Find every line in the data below that contains the word "outside", and copy each of those lines out.

----- MATERIAL FOR THE TASK -----

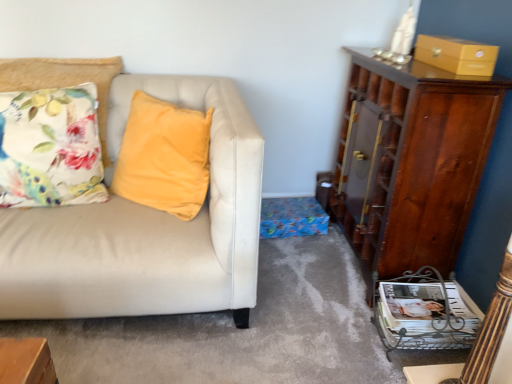
Question: Does floral fabric cushion at left have a lesser width compared to matte yellow box at upper right?

Choices:
 (A) yes
 (B) no

Answer: (B)

Question: Does floral fabric cushion at left appear on the left side of matte yellow box at upper right?

Choices:
 (A) no
 (B) yes

Answer: (B)

Question: Is matte yellow box at upper right at the back of floral fabric cushion at left?

Choices:
 (A) no
 (B) yes

Answer: (A)

Question: Does floral fabric cushion at left have a larger size compared to matte yellow box at upper right?

Choices:
 (A) yes
 (B) no

Answer: (A)

Question: Is floral fabric cushion at left not near matte yellow box at upper right?

Choices:
 (A) yes
 (B) no

Answer: (A)

Question: Is point (450, 49) closer or farther from the camera than point (388, 344)?

Choices:
 (A) farther
 (B) closer

Answer: (B)

Question: Is matte yellow box at upper right in front of or behind white glossy magazine at lower right in the image?

Choices:
 (A) front
 (B) behind

Answer: (A)

Question: Visually, is matte yellow box at upper right positioned to the left or to the right of white glossy magazine at lower right?

Choices:
 (A) left
 (B) right

Answer: (B)

Question: Do you think matte yellow box at upper right is within white glossy magazine at lower right, or outside of it?

Choices:
 (A) outside
 (B) inside

Answer: (A)

Question: From the image's perspective, is matte yellow box at upper right positioned above or below shiny brown cabinet at right?

Choices:
 (A) below
 (B) above

Answer: (B)

Question: Is matte yellow box at upper right wider or thinner than shiny brown cabinet at right?

Choices:
 (A) wide
 (B) thin

Answer: (B)

Question: Considering the relative positions of matte yellow box at upper right and shiny brown cabinet at right in the image provided, is matte yellow box at upper right to the left or to the right of shiny brown cabinet at right?

Choices:
 (A) right
 (B) left

Answer: (A)

Question: From a real-world perspective, is matte yellow box at upper right physically located above or below shiny brown cabinet at right?

Choices:
 (A) below
 (B) above

Answer: (B)

Question: Looking at the image, does white glossy magazine at lower right seem bigger or smaller compared to matte yellow box at upper right?

Choices:
 (A) small
 (B) big

Answer: (B)

Question: Is white glossy magazine at lower right inside the boundaries of matte yellow box at upper right, or outside?

Choices:
 (A) outside
 (B) inside

Answer: (A)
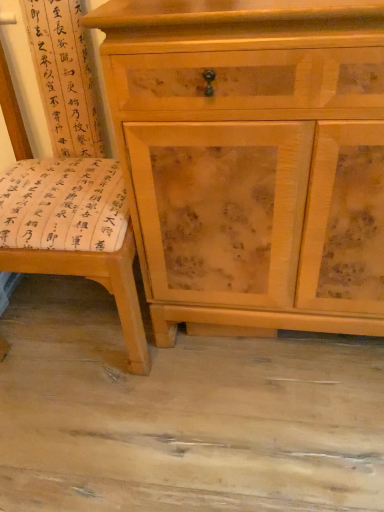
Question: Is wooden swivel chair at left aimed at light wood cabinet at center?

Choices:
 (A) yes
 (B) no

Answer: (B)

Question: Would you say wooden swivel chair at left contains light wood cabinet at center?

Choices:
 (A) no
 (B) yes

Answer: (A)

Question: Is wooden swivel chair at left facing away from light wood cabinet at center?

Choices:
 (A) yes
 (B) no

Answer: (B)

Question: Considering the relative sizes of wooden swivel chair at left and light wood cabinet at center in the image provided, is wooden swivel chair at left smaller than light wood cabinet at center?

Choices:
 (A) no
 (B) yes

Answer: (B)

Question: From a real-world perspective, is wooden swivel chair at left physically above light wood cabinet at center?

Choices:
 (A) yes
 (B) no

Answer: (A)

Question: Does wooden swivel chair at left lie behind light wood cabinet at center?

Choices:
 (A) yes
 (B) no

Answer: (B)

Question: From the image's perspective, is light wood cabinet at center on top of wooden swivel chair at left?

Choices:
 (A) yes
 (B) no

Answer: (A)

Question: Is wooden swivel chair at left completely or partially inside light wood cabinet at center?

Choices:
 (A) yes
 (B) no

Answer: (B)

Question: Is the position of light wood cabinet at center less distant than that of wooden swivel chair at left?

Choices:
 (A) no
 (B) yes

Answer: (A)

Question: Does light wood cabinet at center have a larger size compared to wooden swivel chair at left?

Choices:
 (A) yes
 (B) no

Answer: (A)

Question: Is light wood cabinet at center next to wooden swivel chair at left and touching it?

Choices:
 (A) yes
 (B) no

Answer: (B)

Question: From a real-world perspective, does light wood cabinet at center sit lower than wooden swivel chair at left?

Choices:
 (A) no
 (B) yes

Answer: (B)

Question: Looking at the image, does light wood cabinet at center seem bigger or smaller compared to wooden swivel chair at left?

Choices:
 (A) big
 (B) small

Answer: (A)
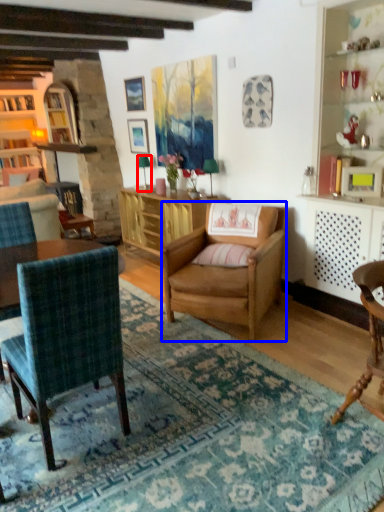
Question: Among these objects, which one is farthest to the camera, lamp (highlighted by a red box) or chair (highlighted by a blue box)?

Choices:
 (A) lamp
 (B) chair

Answer: (A)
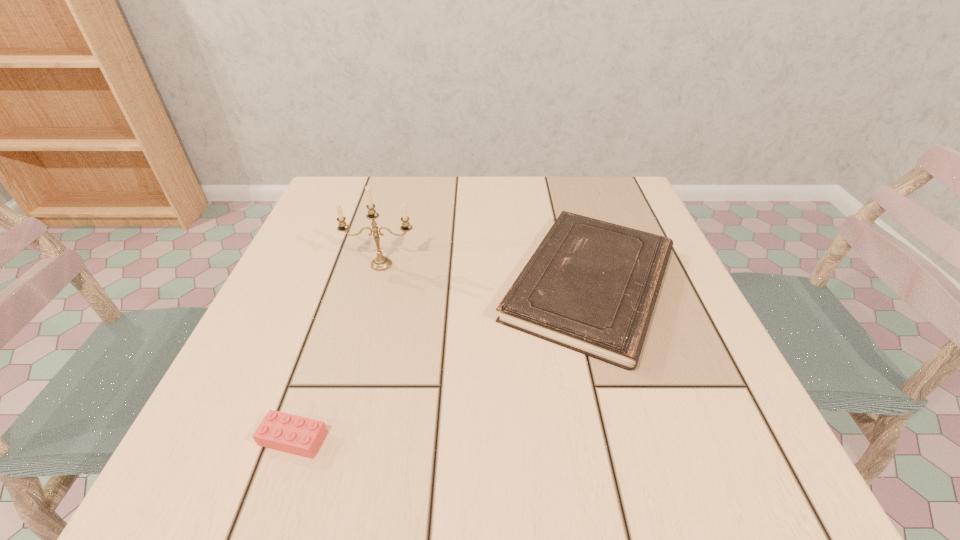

-----

→ CORRECT ANSWER:
Question: Do you think matte yellow box at upper right is within white glossy magazine at lower right, or outside of it?
 (A) outside
Question: Is white glossy magazine at lower right inside the boundaries of matte yellow box at upper right, or outside?
 (A) outside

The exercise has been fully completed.